Goal of the exercise: In the entries that follow, find the line containing "DRIVER3: DRV8833 -> L298N" and the line containing "IMU1 pin INT: D0 -> D6", then copy exactly everything from the first through the second except the pictures.

Given entries:
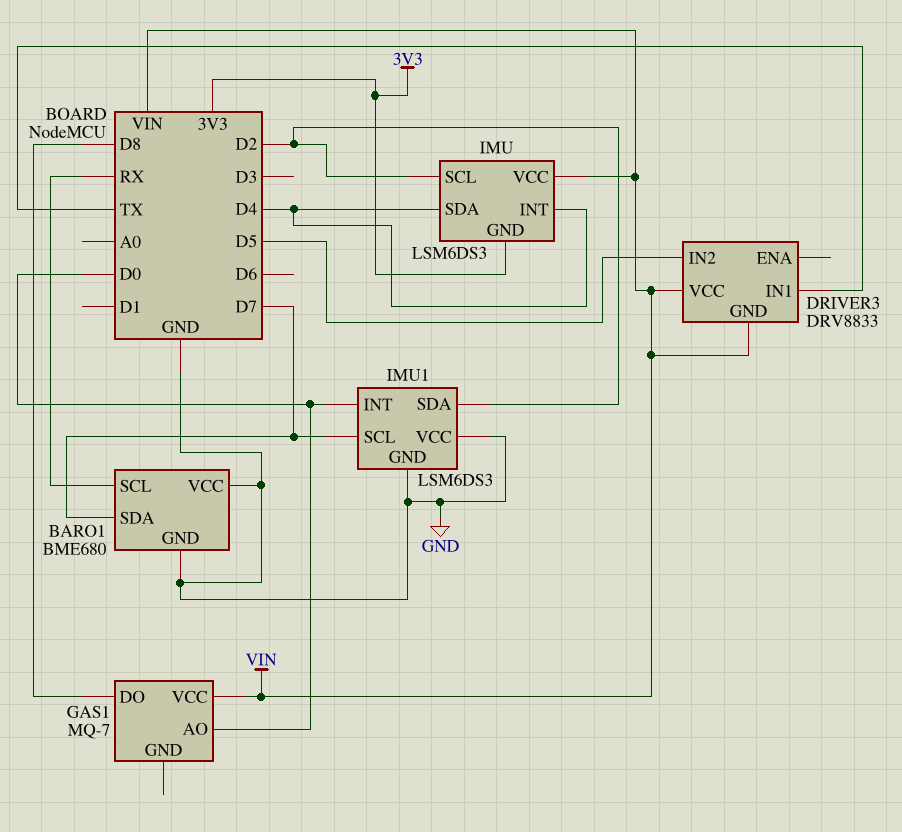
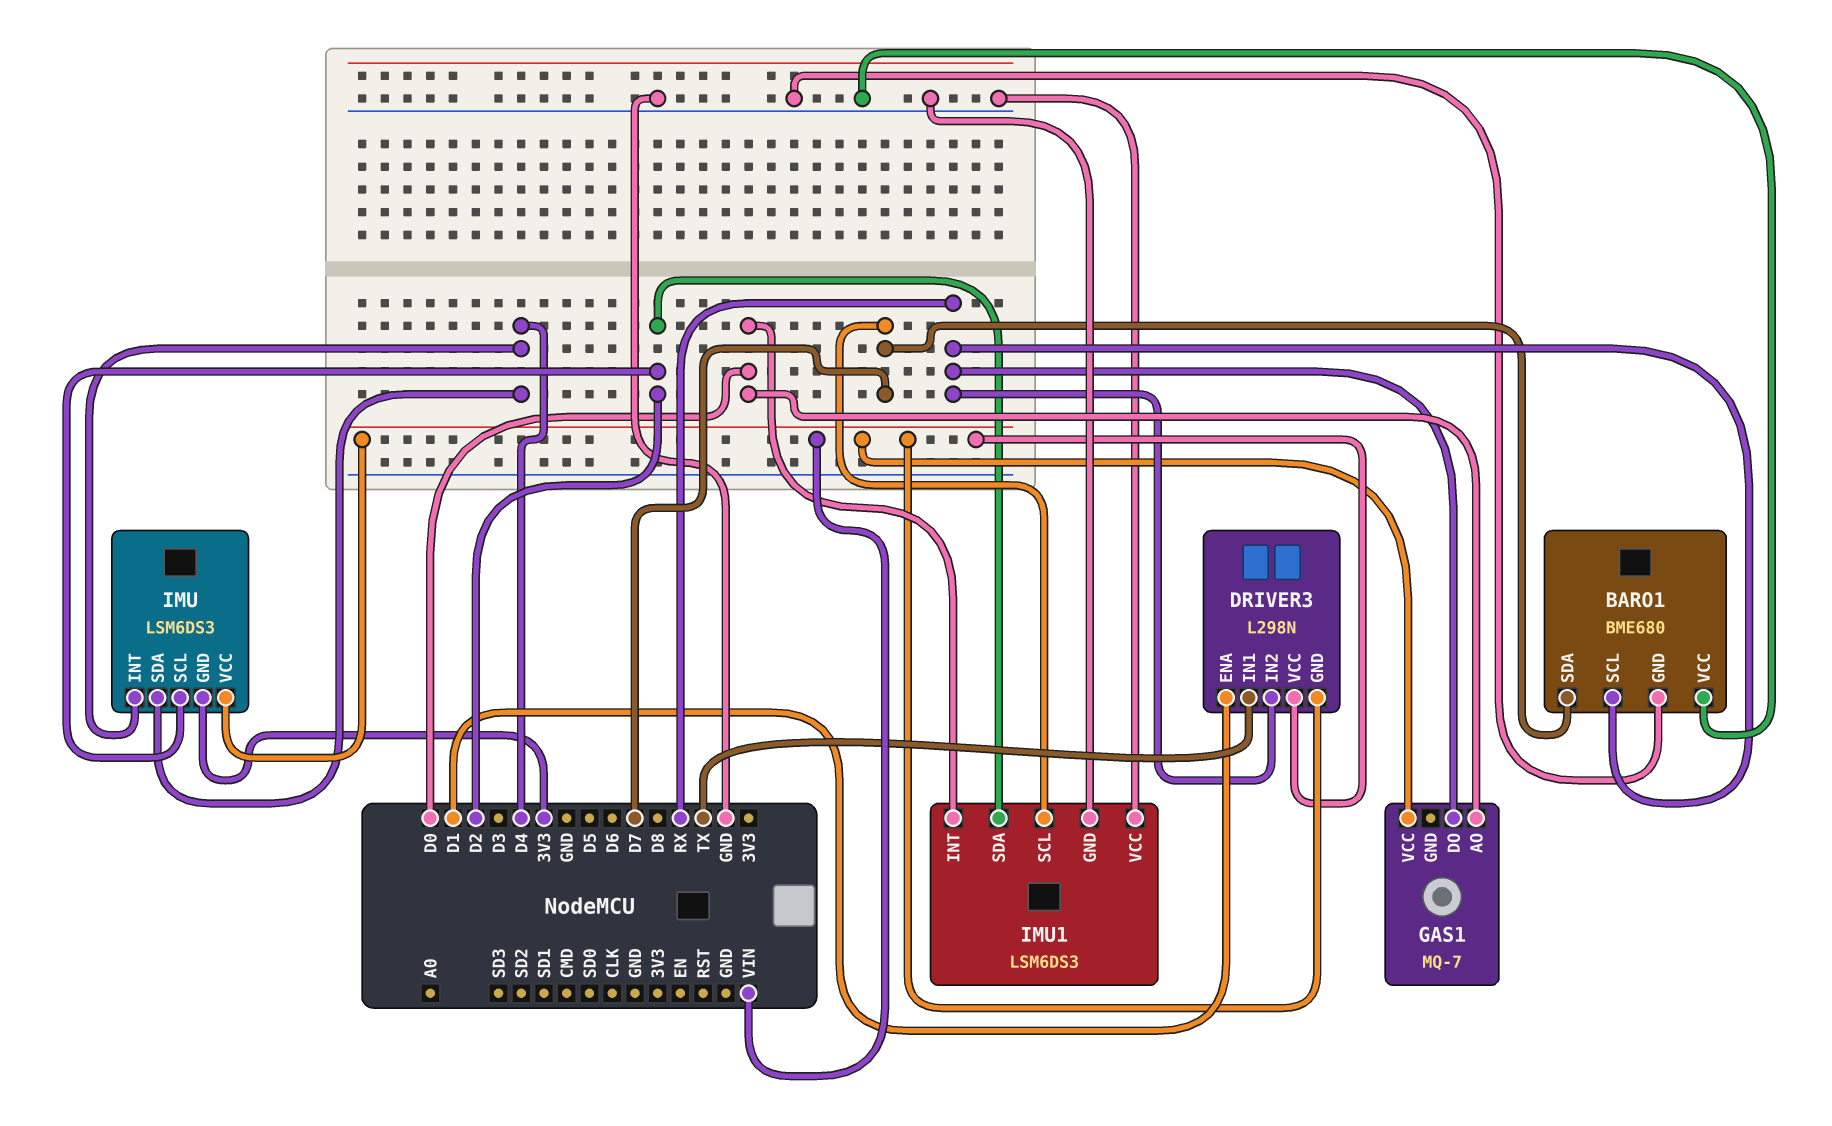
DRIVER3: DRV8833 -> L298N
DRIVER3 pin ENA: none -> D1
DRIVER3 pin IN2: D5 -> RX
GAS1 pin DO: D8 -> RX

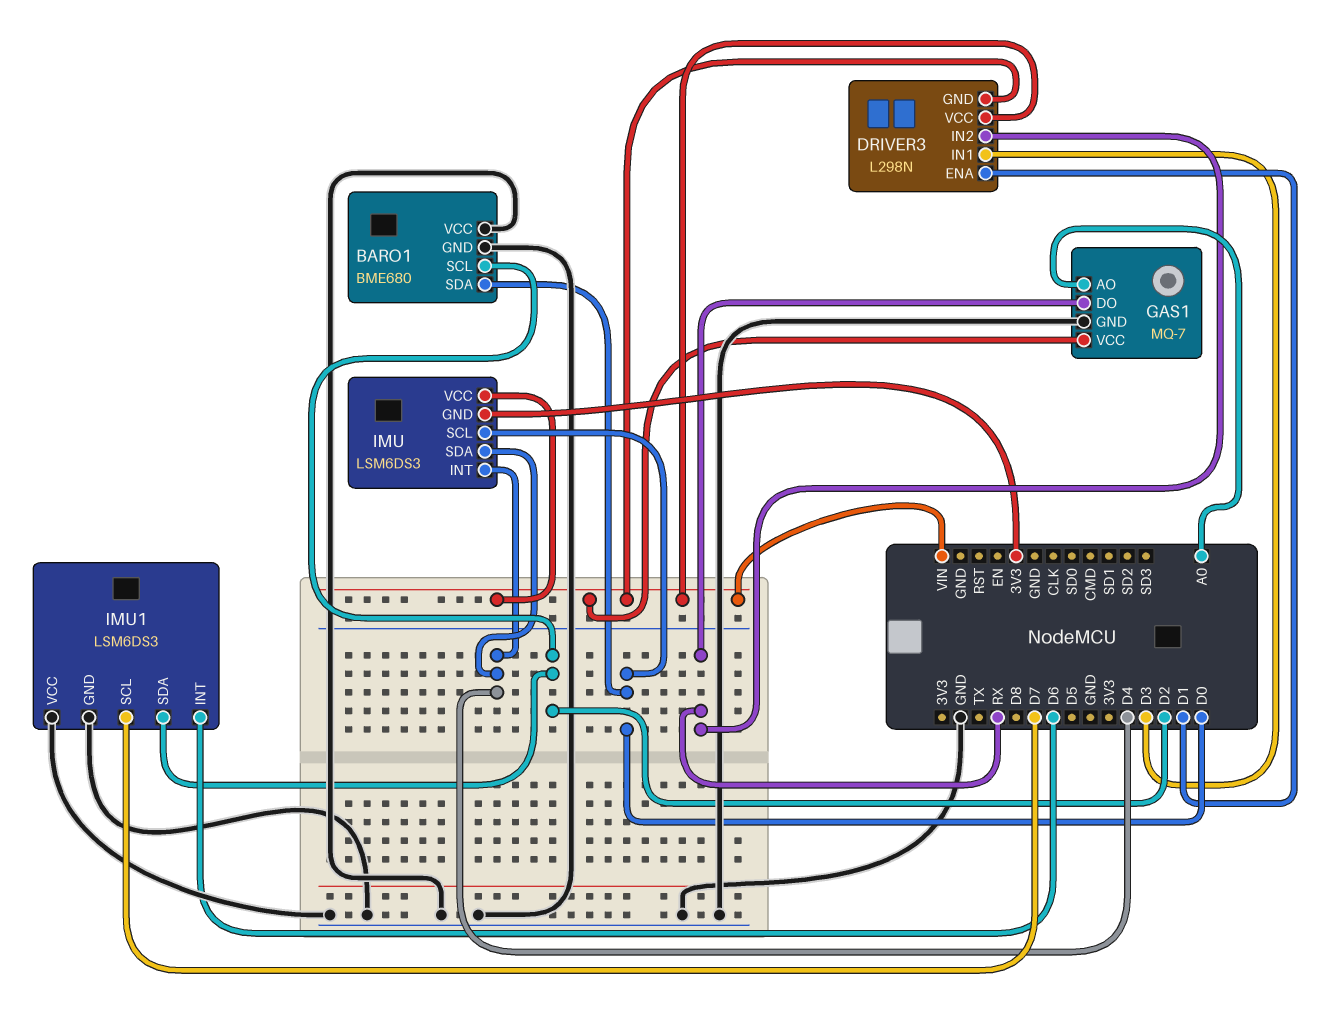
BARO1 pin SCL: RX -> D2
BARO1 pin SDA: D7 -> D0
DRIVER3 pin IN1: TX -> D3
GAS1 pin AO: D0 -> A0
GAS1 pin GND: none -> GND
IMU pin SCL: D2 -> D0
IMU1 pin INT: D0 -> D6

...

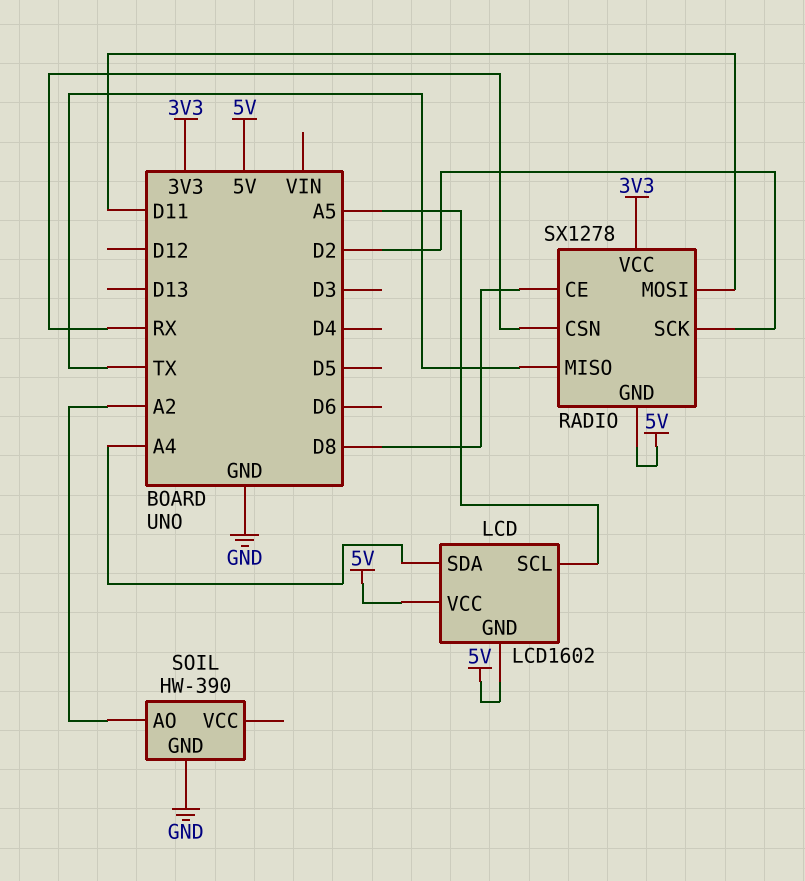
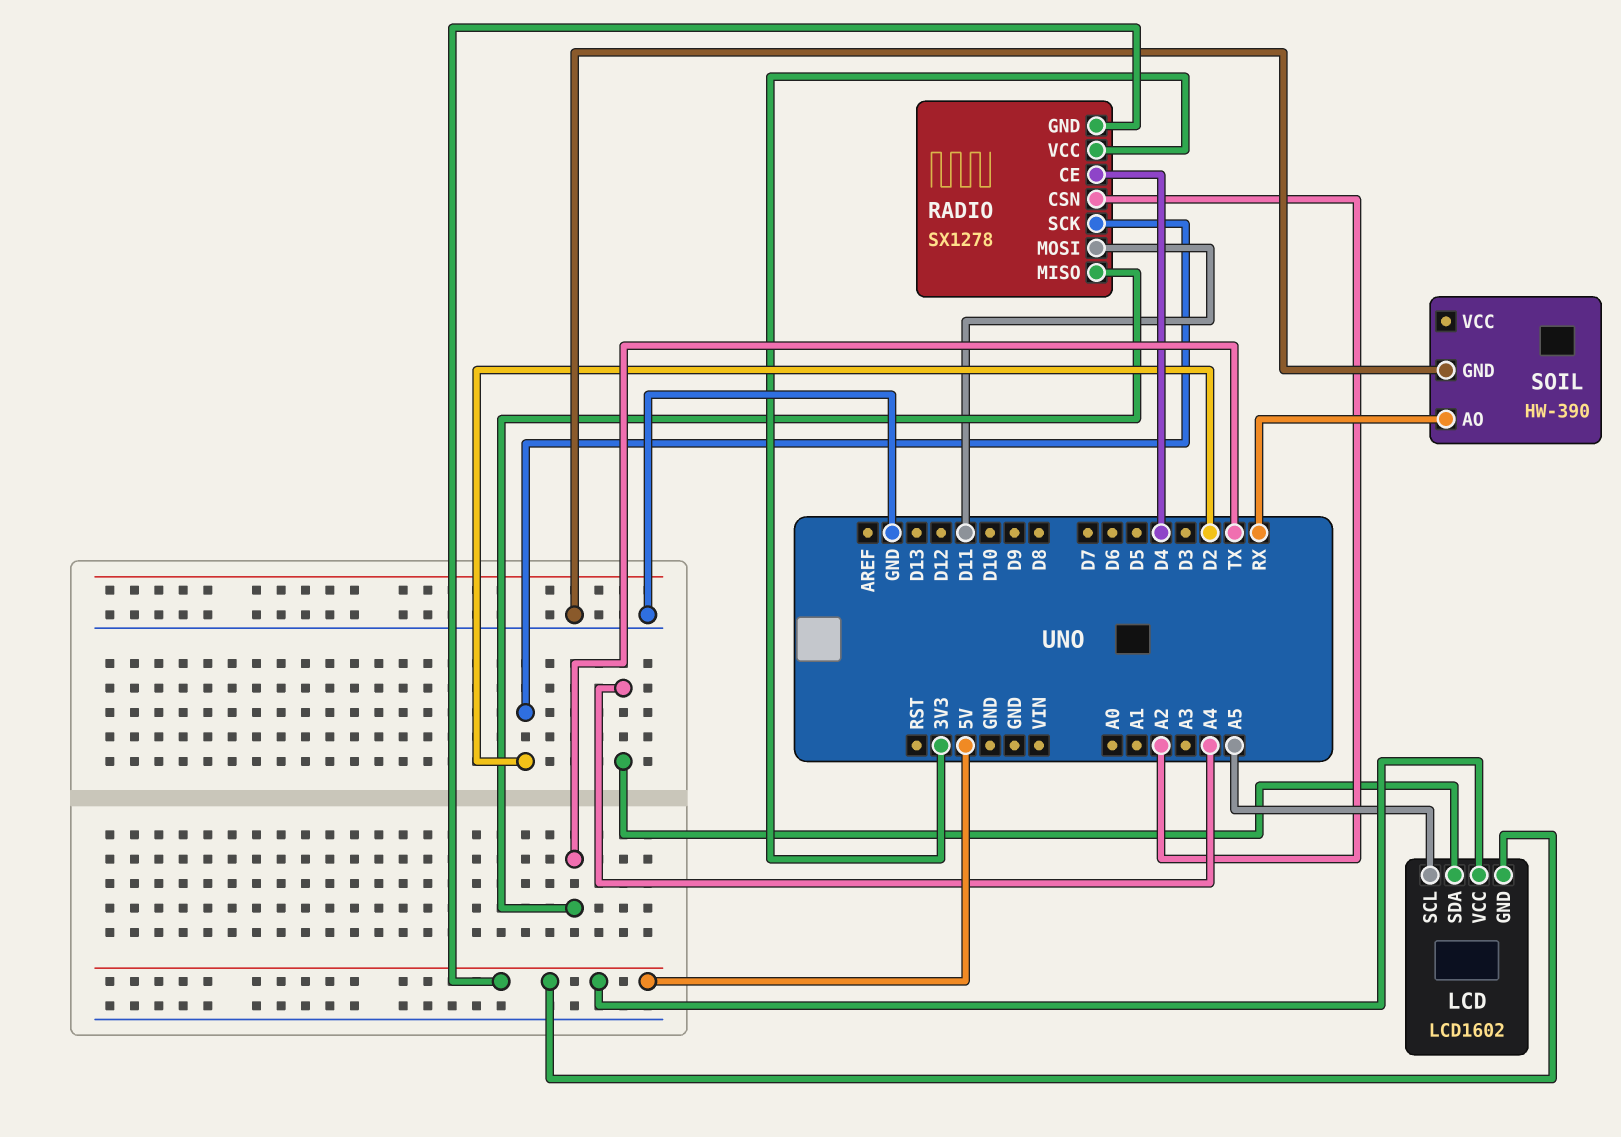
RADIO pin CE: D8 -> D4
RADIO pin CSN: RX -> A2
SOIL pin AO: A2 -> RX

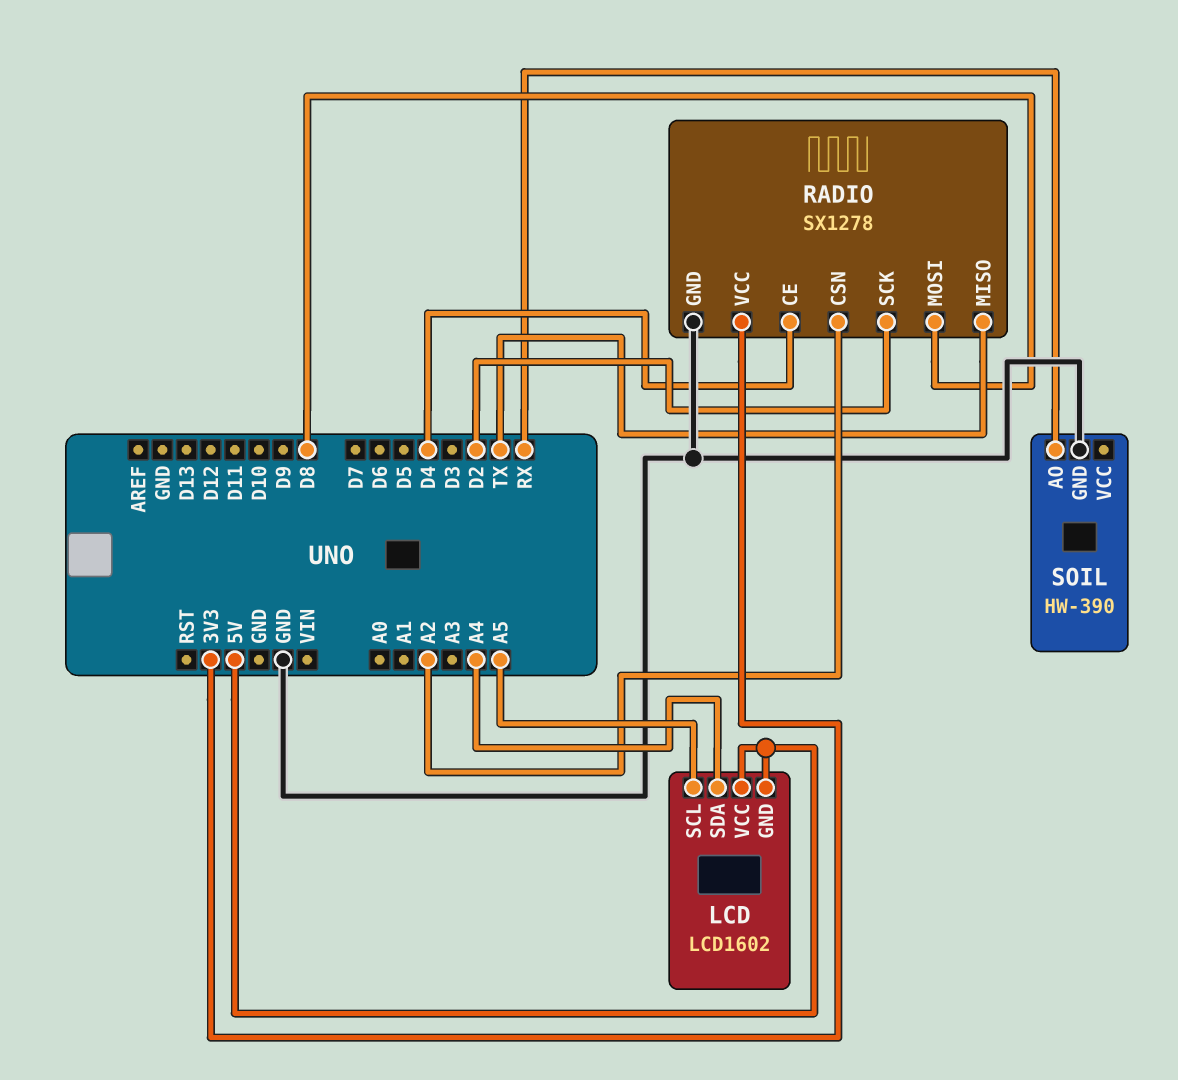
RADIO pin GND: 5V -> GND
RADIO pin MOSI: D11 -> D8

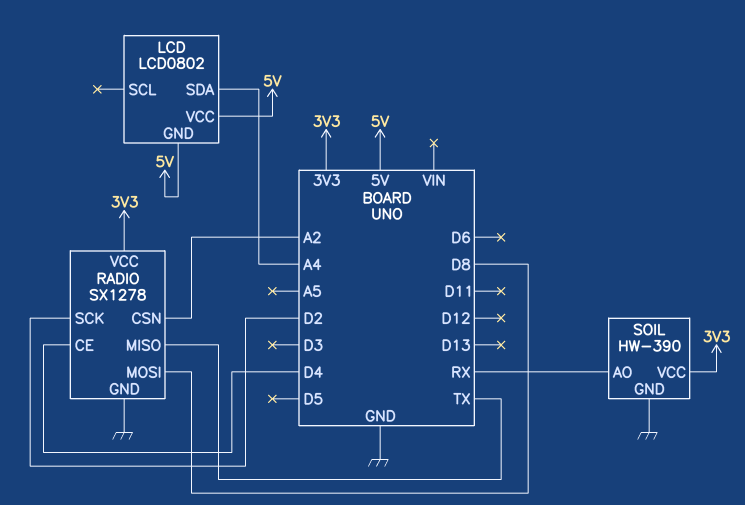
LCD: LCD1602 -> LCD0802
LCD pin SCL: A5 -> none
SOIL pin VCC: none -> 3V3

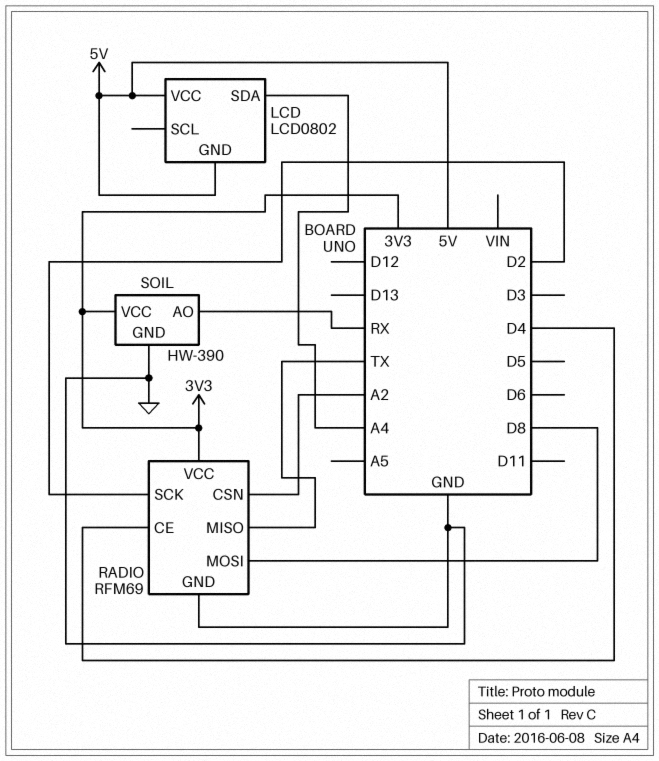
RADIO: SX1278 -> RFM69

Answer to this task:
DRIVER3: DRV8833 -> L298N
DRIVER3 pin ENA: none -> D1
DRIVER3 pin IN2: D5 -> RX
GAS1 pin DO: D8 -> RX

BARO1 pin SCL: RX -> D2
BARO1 pin SDA: D7 -> D0
DRIVER3 pin IN1: TX -> D3
GAS1 pin AO: D0 -> A0
GAS1 pin GND: none -> GND
IMU pin SCL: D2 -> D0
IMU1 pin INT: D0 -> D6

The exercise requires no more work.